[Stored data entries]
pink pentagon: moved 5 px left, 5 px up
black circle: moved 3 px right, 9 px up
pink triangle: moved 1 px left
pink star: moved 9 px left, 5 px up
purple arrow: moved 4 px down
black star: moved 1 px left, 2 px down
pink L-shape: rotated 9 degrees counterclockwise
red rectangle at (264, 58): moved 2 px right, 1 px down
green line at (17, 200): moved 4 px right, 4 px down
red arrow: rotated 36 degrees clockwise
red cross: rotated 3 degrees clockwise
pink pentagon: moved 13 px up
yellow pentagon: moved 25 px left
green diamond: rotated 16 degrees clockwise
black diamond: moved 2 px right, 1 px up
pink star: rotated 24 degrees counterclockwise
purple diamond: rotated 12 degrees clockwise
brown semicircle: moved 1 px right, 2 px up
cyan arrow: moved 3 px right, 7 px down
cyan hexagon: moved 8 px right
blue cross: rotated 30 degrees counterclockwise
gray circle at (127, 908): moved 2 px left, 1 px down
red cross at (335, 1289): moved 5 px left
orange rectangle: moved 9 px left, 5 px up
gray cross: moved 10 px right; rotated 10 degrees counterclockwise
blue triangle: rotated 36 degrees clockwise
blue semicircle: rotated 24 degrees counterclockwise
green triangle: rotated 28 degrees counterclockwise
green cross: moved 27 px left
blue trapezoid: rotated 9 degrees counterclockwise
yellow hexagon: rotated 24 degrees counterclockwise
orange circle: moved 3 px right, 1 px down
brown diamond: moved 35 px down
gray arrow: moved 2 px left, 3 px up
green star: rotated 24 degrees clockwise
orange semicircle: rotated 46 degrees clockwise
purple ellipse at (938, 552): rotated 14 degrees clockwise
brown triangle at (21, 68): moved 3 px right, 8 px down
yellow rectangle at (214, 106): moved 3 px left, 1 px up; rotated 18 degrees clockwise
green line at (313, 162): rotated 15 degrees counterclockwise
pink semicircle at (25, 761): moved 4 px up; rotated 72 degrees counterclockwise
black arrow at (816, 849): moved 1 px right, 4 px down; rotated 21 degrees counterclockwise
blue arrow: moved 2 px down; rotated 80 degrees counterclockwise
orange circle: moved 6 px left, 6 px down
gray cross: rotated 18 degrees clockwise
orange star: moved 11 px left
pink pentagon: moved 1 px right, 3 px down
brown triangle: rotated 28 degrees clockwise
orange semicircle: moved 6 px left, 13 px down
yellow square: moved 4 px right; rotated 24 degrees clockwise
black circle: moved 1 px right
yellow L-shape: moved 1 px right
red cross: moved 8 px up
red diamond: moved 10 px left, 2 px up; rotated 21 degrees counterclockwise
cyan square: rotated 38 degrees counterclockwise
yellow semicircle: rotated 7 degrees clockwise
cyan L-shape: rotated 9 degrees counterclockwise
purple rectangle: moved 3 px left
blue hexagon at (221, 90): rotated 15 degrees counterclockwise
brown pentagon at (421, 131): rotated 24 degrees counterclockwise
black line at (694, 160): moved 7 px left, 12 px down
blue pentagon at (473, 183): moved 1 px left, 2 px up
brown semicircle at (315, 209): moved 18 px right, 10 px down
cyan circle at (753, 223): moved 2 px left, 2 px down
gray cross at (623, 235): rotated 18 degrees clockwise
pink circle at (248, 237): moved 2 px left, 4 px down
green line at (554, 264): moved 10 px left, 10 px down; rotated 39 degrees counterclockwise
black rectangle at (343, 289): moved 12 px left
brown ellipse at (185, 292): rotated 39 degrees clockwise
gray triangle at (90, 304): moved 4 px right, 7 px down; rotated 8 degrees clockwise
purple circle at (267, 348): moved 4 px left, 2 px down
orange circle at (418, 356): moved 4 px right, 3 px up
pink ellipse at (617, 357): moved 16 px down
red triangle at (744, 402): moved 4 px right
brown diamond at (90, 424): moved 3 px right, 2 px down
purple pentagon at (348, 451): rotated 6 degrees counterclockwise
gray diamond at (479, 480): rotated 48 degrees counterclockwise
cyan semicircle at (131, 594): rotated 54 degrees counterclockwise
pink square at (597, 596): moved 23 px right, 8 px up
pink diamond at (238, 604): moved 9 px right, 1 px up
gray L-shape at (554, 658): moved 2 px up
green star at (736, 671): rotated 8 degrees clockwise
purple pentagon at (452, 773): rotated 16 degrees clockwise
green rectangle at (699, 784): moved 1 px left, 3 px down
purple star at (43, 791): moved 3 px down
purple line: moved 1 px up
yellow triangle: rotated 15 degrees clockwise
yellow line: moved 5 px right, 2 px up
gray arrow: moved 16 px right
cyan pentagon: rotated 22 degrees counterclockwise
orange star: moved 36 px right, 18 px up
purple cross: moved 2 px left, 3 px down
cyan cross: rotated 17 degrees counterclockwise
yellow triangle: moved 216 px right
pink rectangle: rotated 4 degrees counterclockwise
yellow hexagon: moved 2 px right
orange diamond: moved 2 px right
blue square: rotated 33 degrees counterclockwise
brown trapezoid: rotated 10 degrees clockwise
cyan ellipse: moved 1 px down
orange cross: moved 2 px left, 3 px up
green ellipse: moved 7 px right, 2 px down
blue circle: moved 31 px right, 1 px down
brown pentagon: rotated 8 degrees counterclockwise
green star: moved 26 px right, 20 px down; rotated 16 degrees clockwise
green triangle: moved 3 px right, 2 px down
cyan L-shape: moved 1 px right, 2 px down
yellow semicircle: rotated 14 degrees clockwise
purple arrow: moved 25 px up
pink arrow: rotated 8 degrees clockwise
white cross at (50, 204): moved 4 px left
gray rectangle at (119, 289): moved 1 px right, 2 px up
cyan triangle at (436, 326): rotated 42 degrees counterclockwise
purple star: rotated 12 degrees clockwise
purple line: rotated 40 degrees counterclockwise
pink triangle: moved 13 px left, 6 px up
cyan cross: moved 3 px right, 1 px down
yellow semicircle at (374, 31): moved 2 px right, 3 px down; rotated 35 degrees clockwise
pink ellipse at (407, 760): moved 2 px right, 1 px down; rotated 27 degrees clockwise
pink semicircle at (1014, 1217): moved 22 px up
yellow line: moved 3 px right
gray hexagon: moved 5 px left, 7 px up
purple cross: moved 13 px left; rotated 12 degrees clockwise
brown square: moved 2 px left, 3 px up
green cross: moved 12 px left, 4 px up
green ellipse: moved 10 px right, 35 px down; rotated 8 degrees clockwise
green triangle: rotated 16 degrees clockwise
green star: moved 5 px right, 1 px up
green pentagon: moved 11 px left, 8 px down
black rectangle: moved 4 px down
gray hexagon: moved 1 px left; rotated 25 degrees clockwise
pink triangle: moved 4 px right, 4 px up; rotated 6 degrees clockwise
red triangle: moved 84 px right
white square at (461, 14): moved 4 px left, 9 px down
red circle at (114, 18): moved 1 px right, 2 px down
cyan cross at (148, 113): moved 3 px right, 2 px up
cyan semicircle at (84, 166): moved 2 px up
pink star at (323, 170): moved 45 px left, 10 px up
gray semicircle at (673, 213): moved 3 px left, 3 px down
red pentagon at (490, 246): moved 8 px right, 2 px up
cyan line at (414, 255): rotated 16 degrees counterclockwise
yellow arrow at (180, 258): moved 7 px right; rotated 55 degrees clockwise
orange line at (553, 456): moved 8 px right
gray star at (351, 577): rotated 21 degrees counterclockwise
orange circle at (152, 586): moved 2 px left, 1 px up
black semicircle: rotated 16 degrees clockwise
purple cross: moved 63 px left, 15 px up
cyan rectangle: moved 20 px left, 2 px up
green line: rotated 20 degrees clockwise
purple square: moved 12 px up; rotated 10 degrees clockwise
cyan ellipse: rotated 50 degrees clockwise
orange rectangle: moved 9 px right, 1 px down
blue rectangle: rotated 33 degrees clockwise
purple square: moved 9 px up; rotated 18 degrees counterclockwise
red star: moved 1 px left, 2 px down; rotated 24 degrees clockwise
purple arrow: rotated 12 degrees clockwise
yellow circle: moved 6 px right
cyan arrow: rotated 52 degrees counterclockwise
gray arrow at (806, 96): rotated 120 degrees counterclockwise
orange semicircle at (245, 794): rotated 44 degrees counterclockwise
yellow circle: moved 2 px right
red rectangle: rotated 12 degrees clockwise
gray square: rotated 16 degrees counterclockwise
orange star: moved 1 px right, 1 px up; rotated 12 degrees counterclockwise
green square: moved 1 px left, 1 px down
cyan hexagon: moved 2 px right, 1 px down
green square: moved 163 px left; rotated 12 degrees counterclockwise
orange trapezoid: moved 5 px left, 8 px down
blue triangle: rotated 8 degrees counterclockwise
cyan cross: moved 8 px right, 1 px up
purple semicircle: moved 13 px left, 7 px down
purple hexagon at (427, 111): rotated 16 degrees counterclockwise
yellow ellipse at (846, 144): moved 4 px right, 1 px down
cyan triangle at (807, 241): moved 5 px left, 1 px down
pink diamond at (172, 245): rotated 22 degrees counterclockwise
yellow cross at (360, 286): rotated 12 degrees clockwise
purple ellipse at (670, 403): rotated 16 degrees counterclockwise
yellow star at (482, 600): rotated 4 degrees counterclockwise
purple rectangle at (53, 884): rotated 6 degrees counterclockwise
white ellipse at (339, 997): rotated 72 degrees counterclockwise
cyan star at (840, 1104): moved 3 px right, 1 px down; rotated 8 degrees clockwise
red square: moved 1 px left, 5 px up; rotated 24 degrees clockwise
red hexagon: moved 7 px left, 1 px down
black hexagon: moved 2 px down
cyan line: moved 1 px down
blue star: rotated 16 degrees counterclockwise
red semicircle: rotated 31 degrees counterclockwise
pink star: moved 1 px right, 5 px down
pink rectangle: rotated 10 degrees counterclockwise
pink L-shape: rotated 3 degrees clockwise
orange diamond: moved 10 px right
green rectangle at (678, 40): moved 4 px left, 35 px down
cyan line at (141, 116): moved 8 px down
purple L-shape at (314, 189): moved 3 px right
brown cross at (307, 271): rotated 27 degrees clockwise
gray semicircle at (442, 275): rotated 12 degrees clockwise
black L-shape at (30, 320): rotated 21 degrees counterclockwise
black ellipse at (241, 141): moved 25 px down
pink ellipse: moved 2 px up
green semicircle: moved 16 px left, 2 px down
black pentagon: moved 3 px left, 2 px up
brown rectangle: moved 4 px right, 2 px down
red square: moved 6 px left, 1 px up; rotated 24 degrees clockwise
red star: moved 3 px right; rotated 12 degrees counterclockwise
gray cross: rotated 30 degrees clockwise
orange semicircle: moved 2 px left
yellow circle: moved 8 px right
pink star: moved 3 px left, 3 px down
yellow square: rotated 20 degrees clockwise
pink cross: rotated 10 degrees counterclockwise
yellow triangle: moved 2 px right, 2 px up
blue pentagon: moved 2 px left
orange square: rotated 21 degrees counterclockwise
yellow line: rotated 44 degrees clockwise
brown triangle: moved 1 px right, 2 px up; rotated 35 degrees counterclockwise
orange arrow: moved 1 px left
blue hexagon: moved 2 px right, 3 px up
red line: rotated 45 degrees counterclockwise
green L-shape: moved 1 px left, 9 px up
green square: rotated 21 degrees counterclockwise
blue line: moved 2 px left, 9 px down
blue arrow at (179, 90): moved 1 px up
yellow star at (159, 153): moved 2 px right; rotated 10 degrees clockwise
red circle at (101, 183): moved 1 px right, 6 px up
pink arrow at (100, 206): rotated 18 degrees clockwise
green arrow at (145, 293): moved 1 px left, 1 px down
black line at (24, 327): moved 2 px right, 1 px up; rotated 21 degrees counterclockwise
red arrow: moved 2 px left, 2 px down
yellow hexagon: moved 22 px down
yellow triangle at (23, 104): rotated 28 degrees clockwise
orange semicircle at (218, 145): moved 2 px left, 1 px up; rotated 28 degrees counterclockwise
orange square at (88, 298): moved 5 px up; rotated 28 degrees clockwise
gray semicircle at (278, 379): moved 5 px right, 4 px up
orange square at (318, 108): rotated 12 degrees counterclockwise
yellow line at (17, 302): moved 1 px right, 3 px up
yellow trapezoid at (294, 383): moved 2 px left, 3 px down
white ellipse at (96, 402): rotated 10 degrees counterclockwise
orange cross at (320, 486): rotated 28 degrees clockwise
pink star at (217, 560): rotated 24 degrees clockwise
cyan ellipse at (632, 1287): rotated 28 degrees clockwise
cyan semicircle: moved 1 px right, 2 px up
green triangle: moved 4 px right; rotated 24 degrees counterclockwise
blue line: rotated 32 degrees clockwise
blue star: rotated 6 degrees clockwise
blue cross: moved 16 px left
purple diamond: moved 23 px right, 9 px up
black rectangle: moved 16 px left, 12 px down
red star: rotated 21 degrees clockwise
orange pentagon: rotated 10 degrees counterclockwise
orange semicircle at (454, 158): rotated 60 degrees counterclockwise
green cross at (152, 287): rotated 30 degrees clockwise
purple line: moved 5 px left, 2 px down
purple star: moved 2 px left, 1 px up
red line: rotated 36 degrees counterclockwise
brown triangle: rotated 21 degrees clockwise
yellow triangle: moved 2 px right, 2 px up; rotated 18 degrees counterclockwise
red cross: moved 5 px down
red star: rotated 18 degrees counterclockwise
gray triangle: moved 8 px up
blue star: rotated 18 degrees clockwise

**Problem statement**
Your answer should consist only of the lines above between the line holding "red diamond: moved" and the line holding "pink circle at", inclusive, each transcribed exactly.

**Result**
red diamond: moved 10 px left, 2 px up; rotated 21 degrees counterclockwise
cyan square: rotated 38 degrees counterclockwise
yellow semicircle: rotated 7 degrees clockwise
cyan L-shape: rotated 9 degrees counterclockwise
purple rectangle: moved 3 px left
blue hexagon at (221, 90): rotated 15 degrees counterclockwise
brown pentagon at (421, 131): rotated 24 degrees counterclockwise
black line at (694, 160): moved 7 px left, 12 px down
blue pentagon at (473, 183): moved 1 px left, 2 px up
brown semicircle at (315, 209): moved 18 px right, 10 px down
cyan circle at (753, 223): moved 2 px left, 2 px down
gray cross at (623, 235): rotated 18 degrees clockwise
pink circle at (248, 237): moved 2 px left, 4 px down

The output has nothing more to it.